State only how many lines below include the string "bulb".

→ **Raw data**

◇ ◇ ◇ ◇

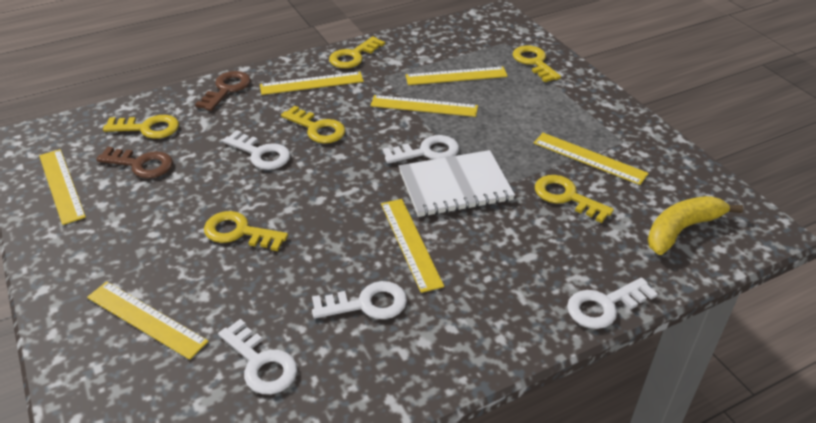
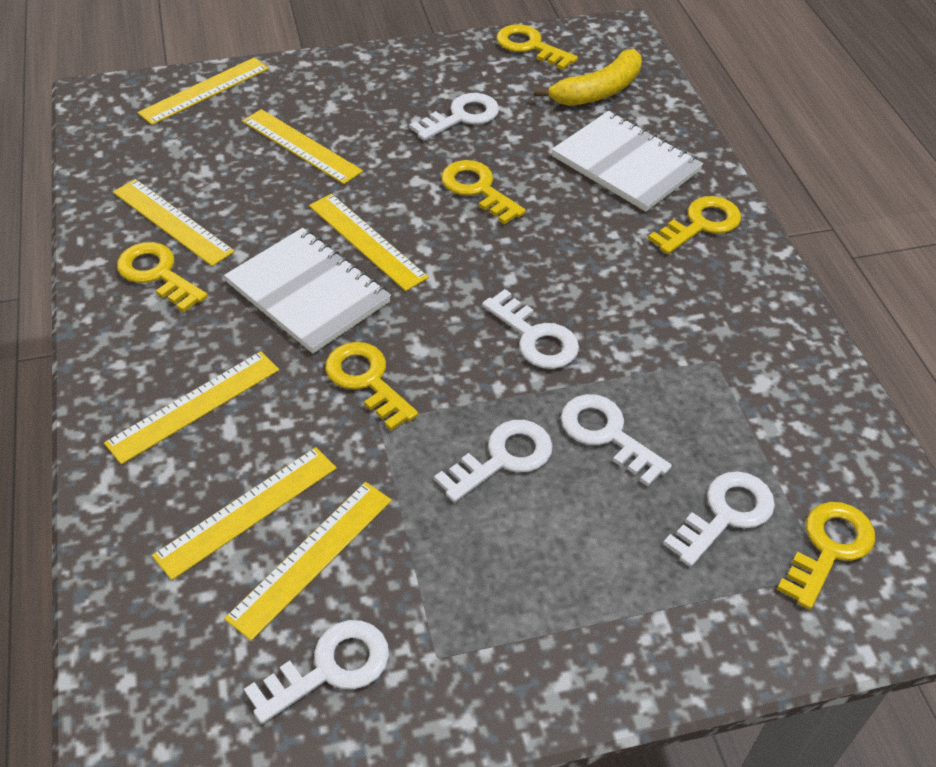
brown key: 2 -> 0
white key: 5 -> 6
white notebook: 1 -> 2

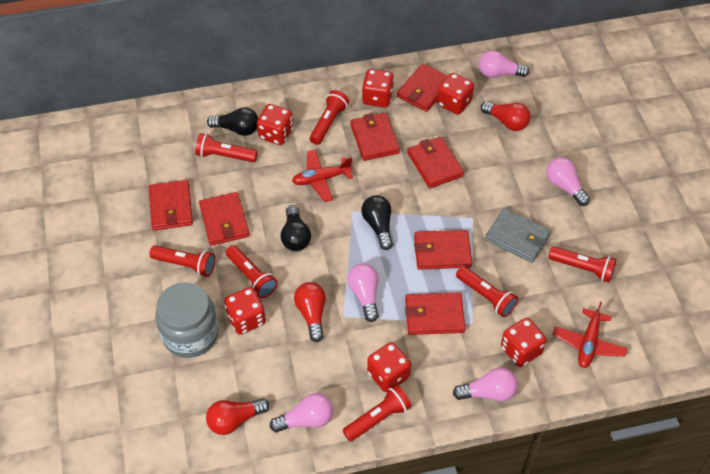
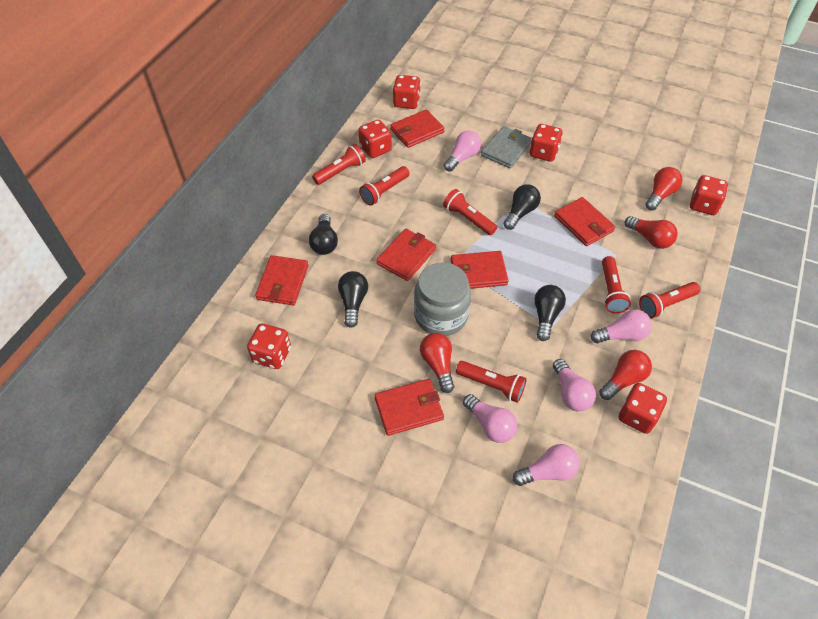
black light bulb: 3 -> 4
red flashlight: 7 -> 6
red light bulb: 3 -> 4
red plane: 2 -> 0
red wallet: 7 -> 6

◇ ◇ ◇ ◇

→ **Output of the exercise**
2